Quote every row below word for word, leaving out the pictures.

## DATA TO PROCESS
:::::
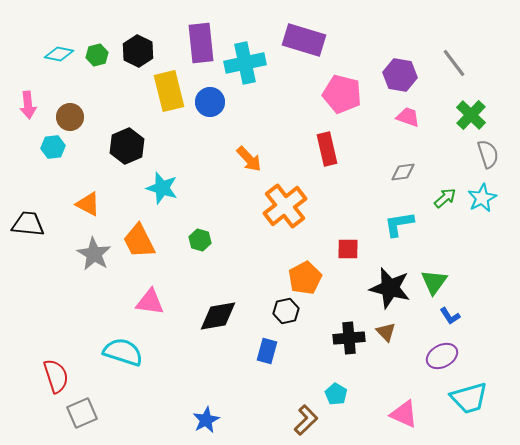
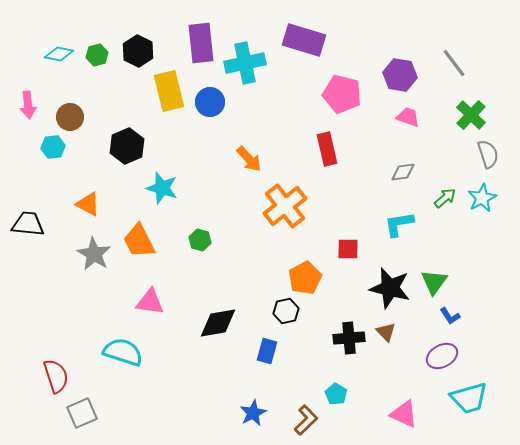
black diamond at (218, 316): moved 7 px down
blue star at (206, 420): moved 47 px right, 7 px up
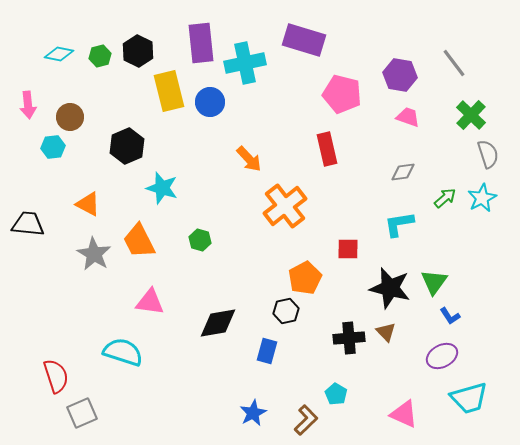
green hexagon at (97, 55): moved 3 px right, 1 px down
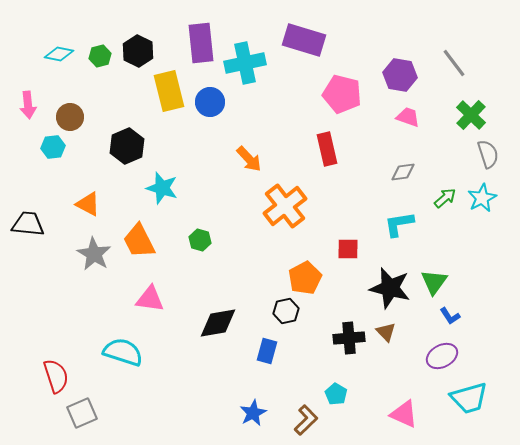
pink triangle at (150, 302): moved 3 px up
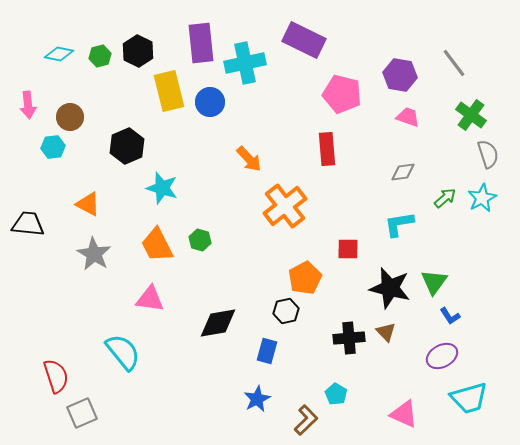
purple rectangle at (304, 40): rotated 9 degrees clockwise
green cross at (471, 115): rotated 8 degrees counterclockwise
red rectangle at (327, 149): rotated 8 degrees clockwise
orange trapezoid at (139, 241): moved 18 px right, 4 px down
cyan semicircle at (123, 352): rotated 33 degrees clockwise
blue star at (253, 413): moved 4 px right, 14 px up
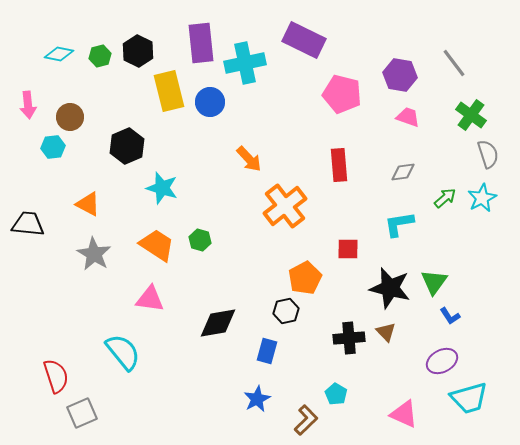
red rectangle at (327, 149): moved 12 px right, 16 px down
orange trapezoid at (157, 245): rotated 150 degrees clockwise
purple ellipse at (442, 356): moved 5 px down
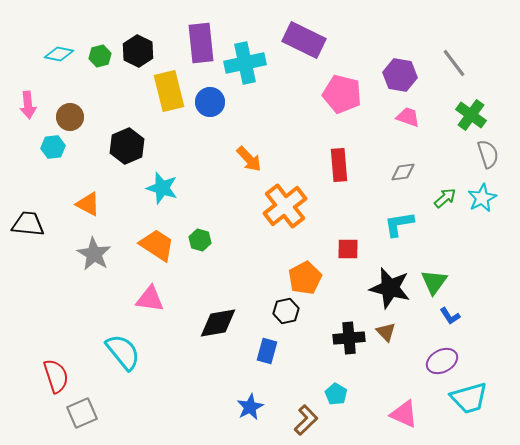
blue star at (257, 399): moved 7 px left, 8 px down
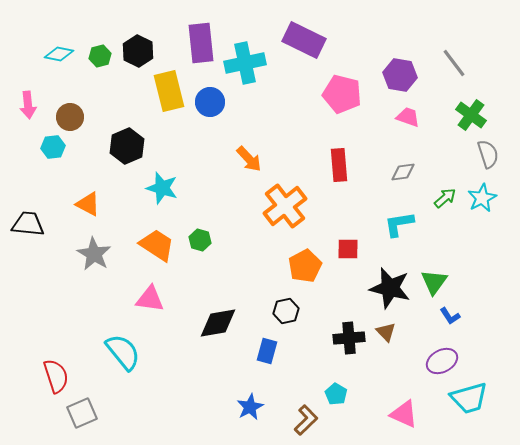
orange pentagon at (305, 278): moved 12 px up
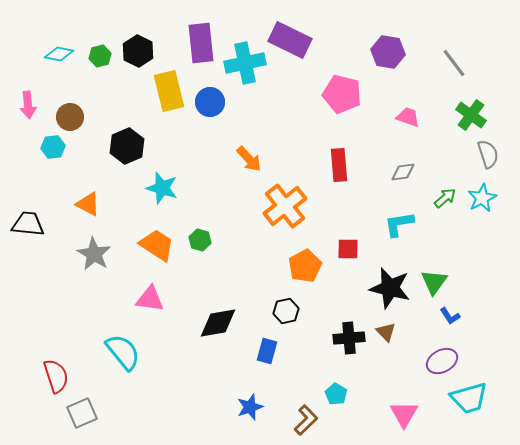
purple rectangle at (304, 40): moved 14 px left
purple hexagon at (400, 75): moved 12 px left, 23 px up
blue star at (250, 407): rotated 8 degrees clockwise
pink triangle at (404, 414): rotated 36 degrees clockwise
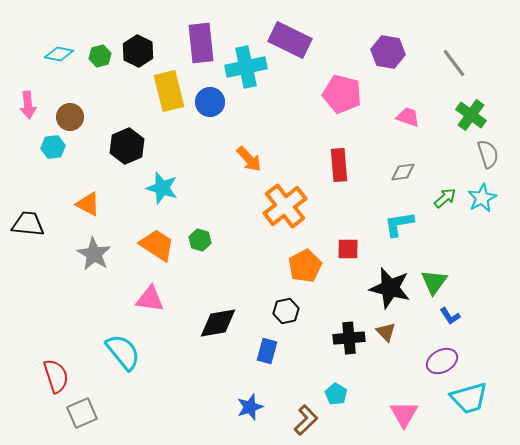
cyan cross at (245, 63): moved 1 px right, 4 px down
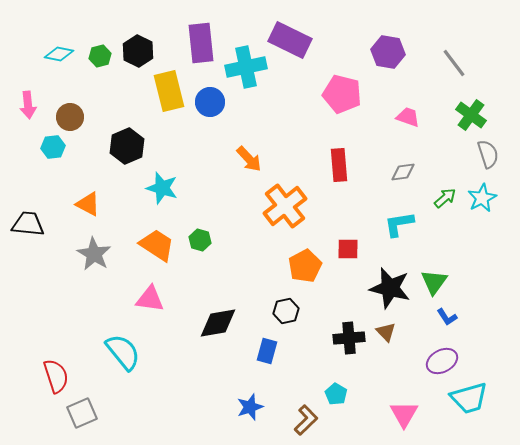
blue L-shape at (450, 316): moved 3 px left, 1 px down
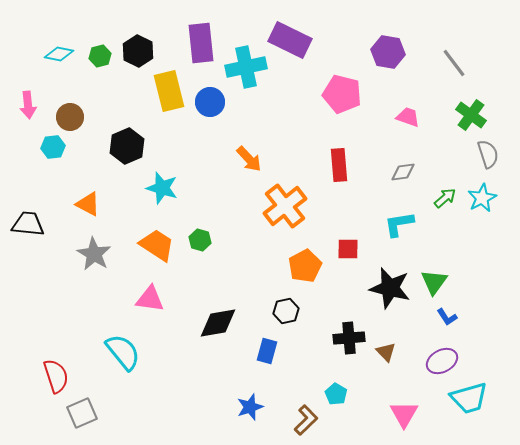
brown triangle at (386, 332): moved 20 px down
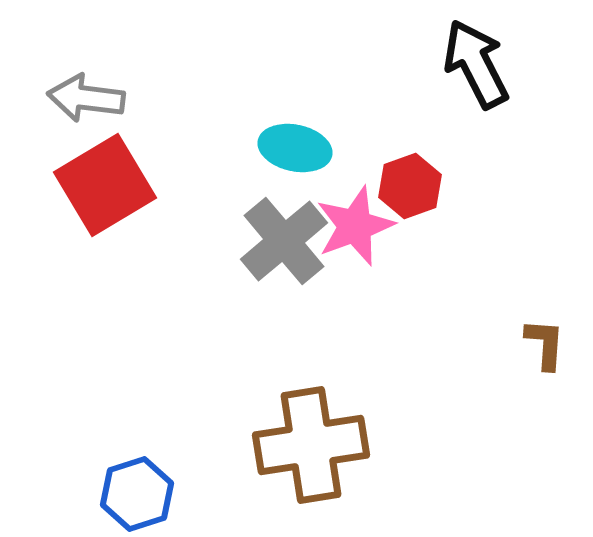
:::::
## ANSWER FOR THIS EXERCISE
black diamond at (218, 316): moved 7 px down
blue star at (206, 420): moved 47 px right, 7 px up
green hexagon at (97, 55): moved 3 px right, 1 px down
pink triangle at (150, 302): moved 3 px up
purple rectangle at (304, 40): rotated 9 degrees clockwise
green cross at (471, 115): rotated 8 degrees counterclockwise
red rectangle at (327, 149): rotated 8 degrees clockwise
orange trapezoid at (139, 241): moved 18 px right, 4 px down
cyan semicircle at (123, 352): rotated 33 degrees clockwise
blue star at (253, 413): moved 4 px right, 14 px up
red rectangle at (327, 149): moved 12 px right, 16 px down
orange trapezoid at (157, 245): rotated 150 degrees clockwise
purple ellipse at (442, 356): moved 5 px down
blue star at (257, 399): moved 7 px left, 8 px down
orange pentagon at (305, 278): moved 12 px up
purple rectangle at (304, 40): moved 14 px left
purple hexagon at (400, 75): moved 12 px left, 23 px up
blue star at (250, 407): rotated 8 degrees clockwise
pink triangle at (404, 414): rotated 36 degrees clockwise
cyan cross at (245, 63): moved 1 px right, 4 px down
blue L-shape at (450, 316): moved 3 px left, 1 px down
brown triangle at (386, 332): moved 20 px down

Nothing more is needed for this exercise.